Data entries
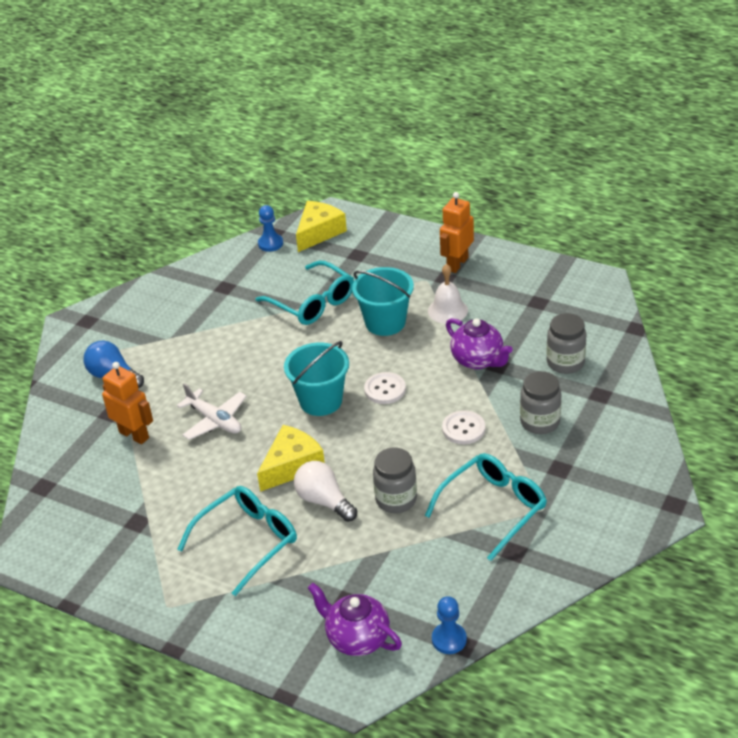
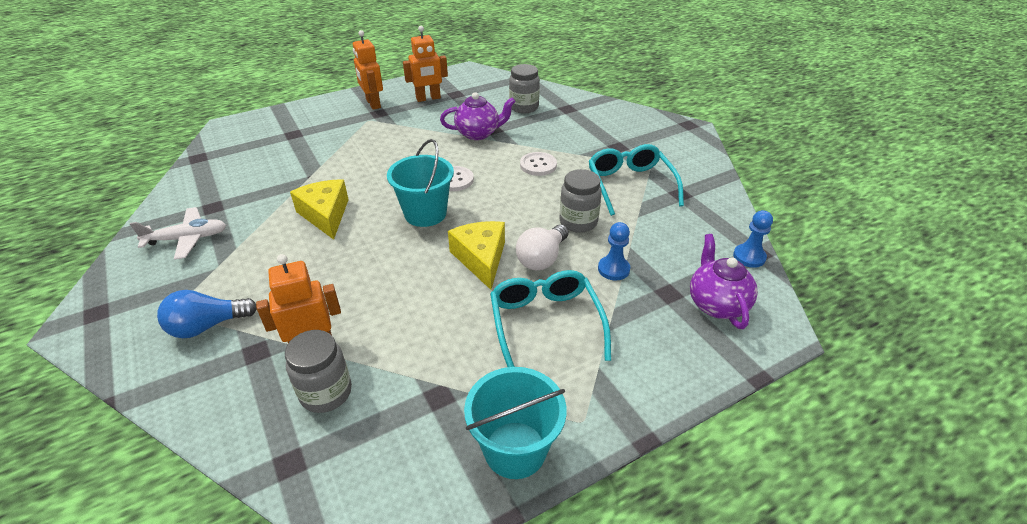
camera: 60 degrees left, 0 degrees up
white plane [177,383,247,440] -> white plane moved to [130,207,226,260]
turquoise glasses [256,260,354,325] -> none
blue pawn [258,205,283,252] -> blue pawn moved to [598,222,630,280]
white light bulb [294,461,357,522] -> white light bulb turned 45 degrees counterclockwise [516,224,568,270]
yellow cheese [296,201,347,252] -> yellow cheese moved to [290,179,349,240]
purple teapot [308,583,402,656] -> purple teapot turned 105 degrees clockwise [690,234,758,329]
turquoise bucket [352,267,414,336] -> turquoise bucket moved to [464,367,566,479]
white bell [428,264,468,324] -> none
grey jar [520,371,561,434] -> grey jar moved to [285,330,352,413]
none -> orange robot [403,26,448,102]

• Requirement
Of the entries above, transcribe exactly those lines that fall between the line containing "blue pawn [258,205,283,252]" and the line containing "purple teapot [308,583,402,656]", together with those two lines.

• Result
blue pawn [258,205,283,252] -> blue pawn moved to [598,222,630,280]
white light bulb [294,461,357,522] -> white light bulb turned 45 degrees counterclockwise [516,224,568,270]
yellow cheese [296,201,347,252] -> yellow cheese moved to [290,179,349,240]
purple teapot [308,583,402,656] -> purple teapot turned 105 degrees clockwise [690,234,758,329]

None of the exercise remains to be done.